*** Opening Records to process ***
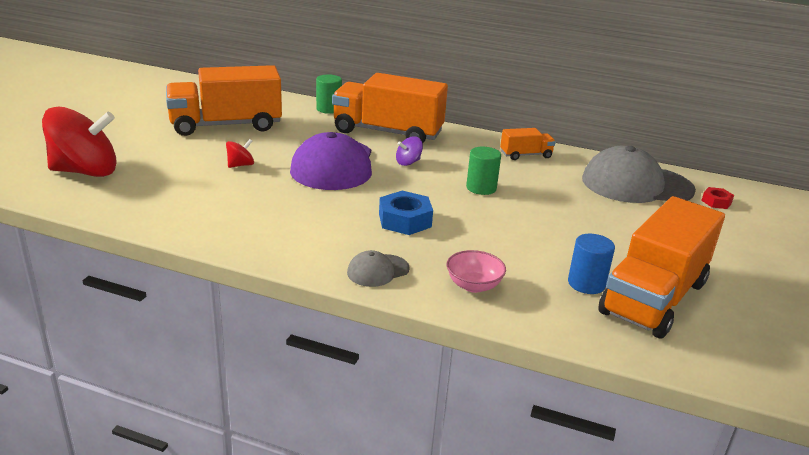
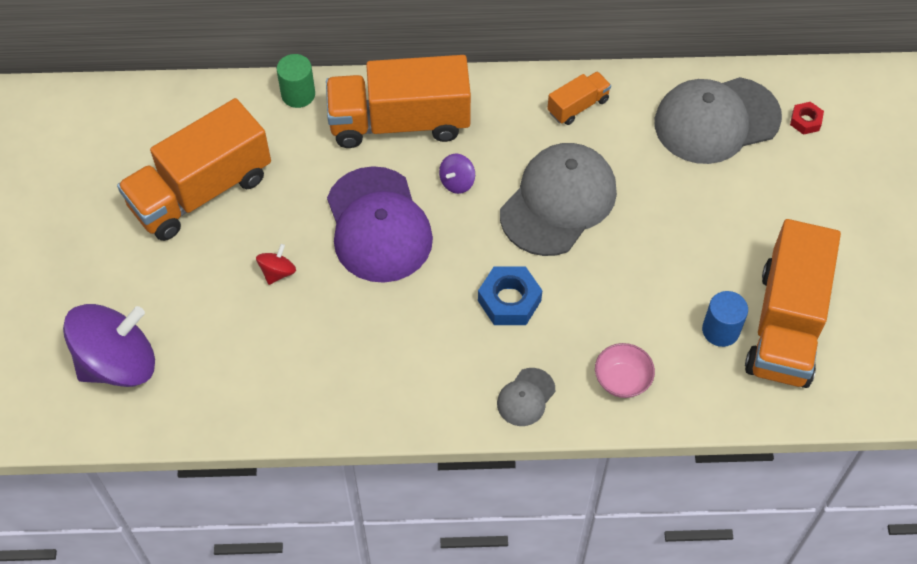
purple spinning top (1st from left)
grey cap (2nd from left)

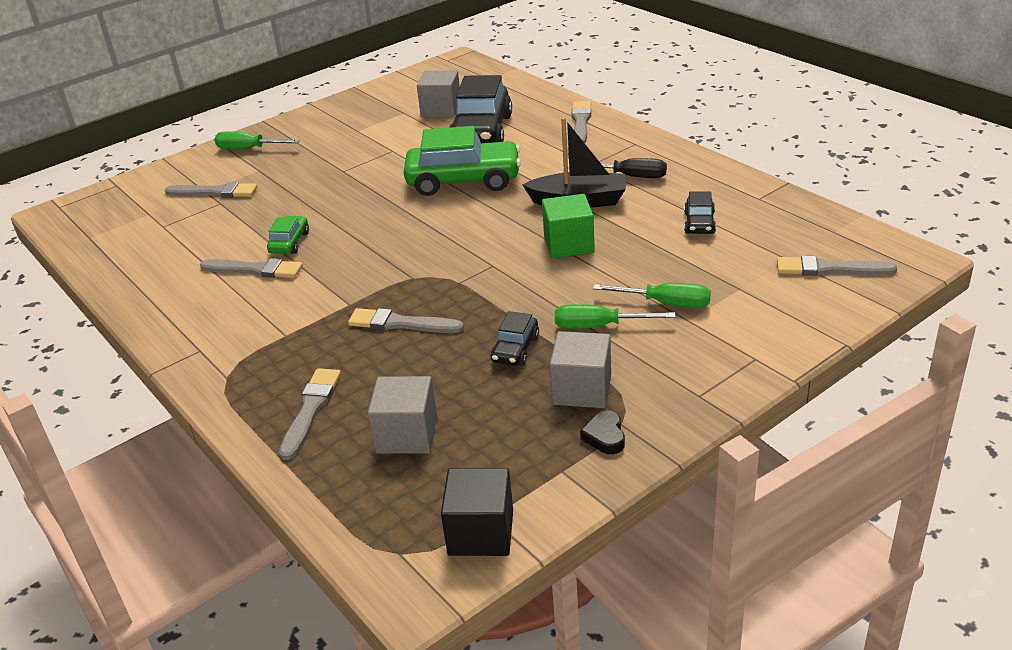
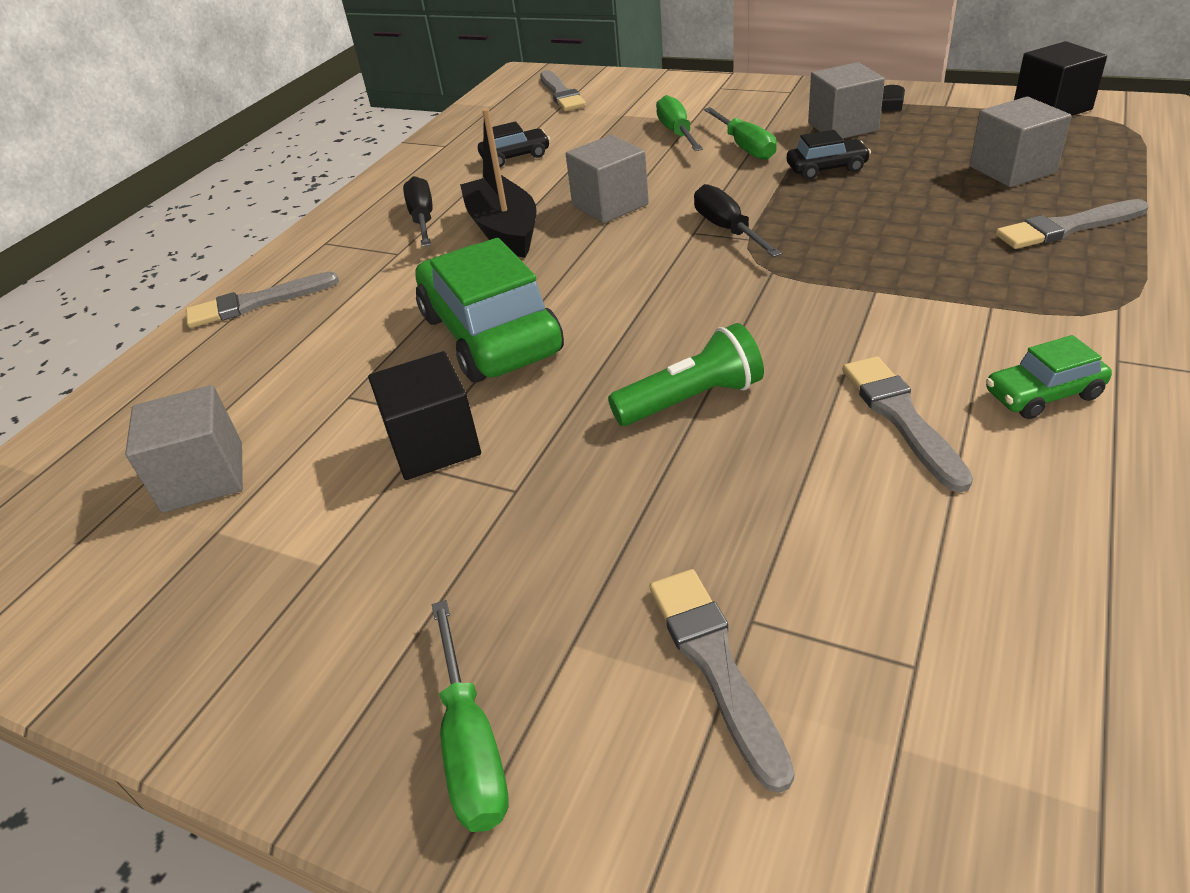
green car (2nd from left)
grey brush (4th from left in the first image)
black car (1st from left in the first image)
grey cube (2nd from left)
black cube (1st from left)
green flashlight
black screwdriver (2nd from left)

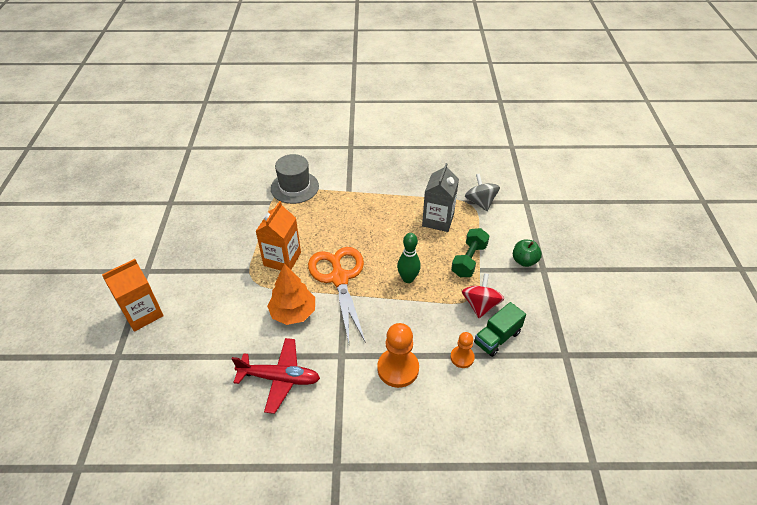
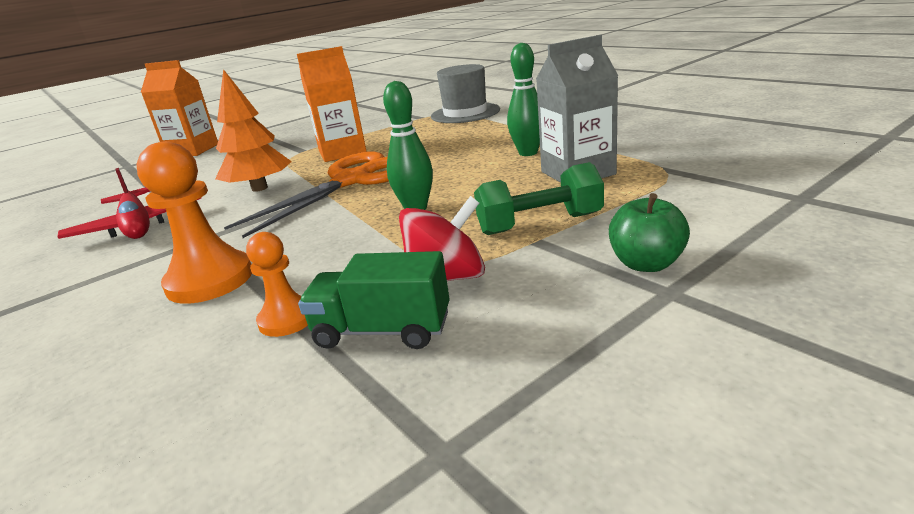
grey spinning top
green bowling pin (2nd from left)

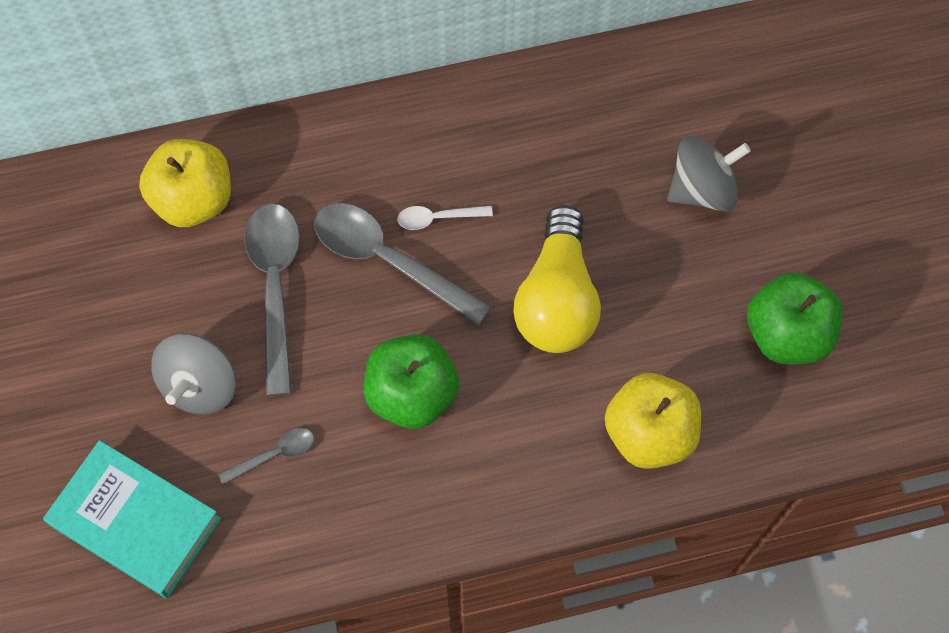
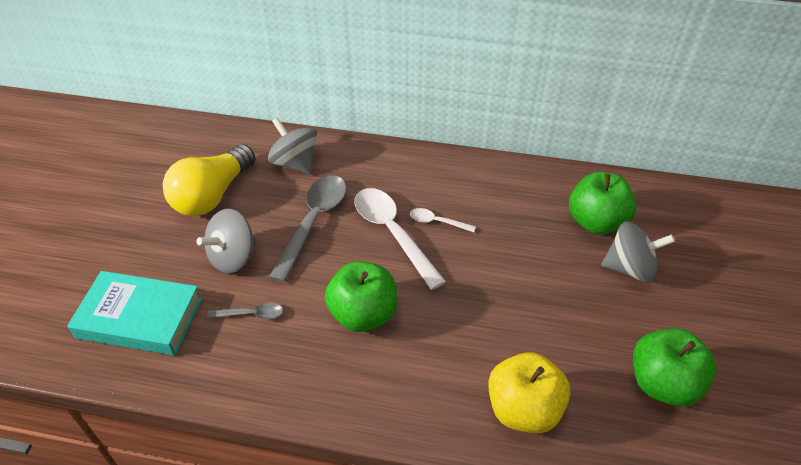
turquoise book
grey spinning top (2nd from left)
white spoon (1st from left)
yellow light bulb
green apple (2nd from left)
*** Closing Records to process ***
Instructions to follow :: Line by line, restate the data above exactly as it stands, minus the pictures.

Exercise answer ::
purple spinning top (1st from left)
grey cap (2nd from left)

green car (2nd from left)
grey brush (4th from left in the first image)
black car (1st from left in the first image)
grey cube (2nd from left)
black cube (1st from left)
green flashlight
black screwdriver (2nd from left)

grey spinning top
green bowling pin (2nd from left)

turquoise book
grey spinning top (2nd from left)
white spoon (1st from left)
yellow light bulb
green apple (2nd from left)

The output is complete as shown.